Object matching data
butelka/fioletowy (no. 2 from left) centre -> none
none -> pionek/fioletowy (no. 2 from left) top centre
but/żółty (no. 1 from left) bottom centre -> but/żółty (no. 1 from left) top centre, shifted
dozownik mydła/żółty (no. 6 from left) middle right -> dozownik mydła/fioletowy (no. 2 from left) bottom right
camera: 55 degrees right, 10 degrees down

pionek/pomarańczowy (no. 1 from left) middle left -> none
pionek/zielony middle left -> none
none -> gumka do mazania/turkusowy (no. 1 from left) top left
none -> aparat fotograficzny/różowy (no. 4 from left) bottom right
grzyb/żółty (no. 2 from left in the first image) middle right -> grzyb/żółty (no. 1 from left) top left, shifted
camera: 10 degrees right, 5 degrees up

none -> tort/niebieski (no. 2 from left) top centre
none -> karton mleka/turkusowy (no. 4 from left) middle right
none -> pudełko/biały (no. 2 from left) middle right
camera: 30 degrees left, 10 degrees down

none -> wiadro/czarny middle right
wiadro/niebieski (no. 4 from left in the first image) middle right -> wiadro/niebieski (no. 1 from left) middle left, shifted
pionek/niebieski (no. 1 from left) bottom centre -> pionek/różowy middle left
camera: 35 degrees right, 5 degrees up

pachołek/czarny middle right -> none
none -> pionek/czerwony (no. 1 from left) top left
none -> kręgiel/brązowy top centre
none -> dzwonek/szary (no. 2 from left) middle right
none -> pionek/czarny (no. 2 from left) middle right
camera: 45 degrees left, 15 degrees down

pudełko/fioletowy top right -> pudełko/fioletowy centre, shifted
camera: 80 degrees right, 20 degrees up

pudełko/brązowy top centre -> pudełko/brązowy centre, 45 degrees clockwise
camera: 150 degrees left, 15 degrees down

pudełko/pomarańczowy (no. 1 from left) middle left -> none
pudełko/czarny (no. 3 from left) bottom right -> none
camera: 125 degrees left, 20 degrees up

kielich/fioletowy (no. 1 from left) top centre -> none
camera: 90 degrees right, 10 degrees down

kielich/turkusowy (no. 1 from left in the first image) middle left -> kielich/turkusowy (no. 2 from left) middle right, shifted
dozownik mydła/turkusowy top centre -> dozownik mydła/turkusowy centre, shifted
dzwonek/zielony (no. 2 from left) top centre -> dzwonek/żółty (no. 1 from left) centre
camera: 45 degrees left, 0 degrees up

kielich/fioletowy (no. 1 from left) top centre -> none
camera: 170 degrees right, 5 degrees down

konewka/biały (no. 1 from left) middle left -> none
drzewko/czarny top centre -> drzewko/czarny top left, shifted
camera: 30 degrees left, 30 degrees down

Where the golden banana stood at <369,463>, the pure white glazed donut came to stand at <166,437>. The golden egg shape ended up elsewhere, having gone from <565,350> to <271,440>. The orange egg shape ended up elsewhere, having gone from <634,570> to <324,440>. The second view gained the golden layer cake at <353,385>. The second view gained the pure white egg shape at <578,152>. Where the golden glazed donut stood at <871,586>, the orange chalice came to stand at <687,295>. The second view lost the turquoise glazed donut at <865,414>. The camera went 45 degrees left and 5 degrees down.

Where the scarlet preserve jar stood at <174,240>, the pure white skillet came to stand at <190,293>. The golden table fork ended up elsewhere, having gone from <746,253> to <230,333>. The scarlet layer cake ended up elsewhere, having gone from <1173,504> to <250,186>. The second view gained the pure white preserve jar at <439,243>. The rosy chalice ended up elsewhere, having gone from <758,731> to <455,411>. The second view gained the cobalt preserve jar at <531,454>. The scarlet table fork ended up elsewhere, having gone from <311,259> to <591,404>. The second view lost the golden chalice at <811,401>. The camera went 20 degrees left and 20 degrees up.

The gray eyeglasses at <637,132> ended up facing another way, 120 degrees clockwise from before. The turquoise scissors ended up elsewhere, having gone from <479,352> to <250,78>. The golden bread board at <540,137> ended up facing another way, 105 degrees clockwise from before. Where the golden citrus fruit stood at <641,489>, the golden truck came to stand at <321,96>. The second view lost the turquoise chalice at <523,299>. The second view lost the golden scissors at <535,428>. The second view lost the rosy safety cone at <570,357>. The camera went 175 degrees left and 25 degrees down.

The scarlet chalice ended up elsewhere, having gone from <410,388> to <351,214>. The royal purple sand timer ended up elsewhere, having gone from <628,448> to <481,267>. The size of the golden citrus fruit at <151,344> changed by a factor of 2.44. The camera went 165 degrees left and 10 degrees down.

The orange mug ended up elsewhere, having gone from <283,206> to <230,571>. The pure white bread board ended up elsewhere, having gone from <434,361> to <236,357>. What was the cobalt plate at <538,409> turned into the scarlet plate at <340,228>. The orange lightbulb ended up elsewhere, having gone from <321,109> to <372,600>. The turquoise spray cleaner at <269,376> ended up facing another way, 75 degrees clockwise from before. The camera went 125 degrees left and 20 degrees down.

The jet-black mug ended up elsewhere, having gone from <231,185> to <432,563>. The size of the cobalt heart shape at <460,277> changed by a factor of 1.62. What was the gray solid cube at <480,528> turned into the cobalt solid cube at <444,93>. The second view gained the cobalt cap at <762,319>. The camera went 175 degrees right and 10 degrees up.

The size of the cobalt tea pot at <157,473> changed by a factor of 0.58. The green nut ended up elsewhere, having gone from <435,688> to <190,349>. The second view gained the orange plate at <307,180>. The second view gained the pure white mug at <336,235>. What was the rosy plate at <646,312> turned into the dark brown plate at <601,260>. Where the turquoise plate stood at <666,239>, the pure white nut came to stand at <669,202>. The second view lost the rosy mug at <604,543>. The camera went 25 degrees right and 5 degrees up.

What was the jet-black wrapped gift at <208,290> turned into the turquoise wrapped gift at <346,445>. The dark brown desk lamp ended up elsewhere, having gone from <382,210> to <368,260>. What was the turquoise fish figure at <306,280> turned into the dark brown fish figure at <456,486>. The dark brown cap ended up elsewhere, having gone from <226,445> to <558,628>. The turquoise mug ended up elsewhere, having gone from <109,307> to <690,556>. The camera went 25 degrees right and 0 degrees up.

_TASK DESCRIPTION_
The lines from the top of the data above down to the line containing "dozownik mydła/żółty (no." are to be copied exactly; no other line should appear.

_RESULT BELOW_
butelka/fioletowy (no. 2 from left) centre -> none
none -> pionek/fioletowy (no. 2 from left) top centre
but/żółty (no. 1 from left) bottom centre -> but/żółty (no. 1 from left) top centre, shifted
dozownik mydła/żółty (no. 6 from left) middle right -> dozownik mydła/fioletowy (no. 2 from left) bottom right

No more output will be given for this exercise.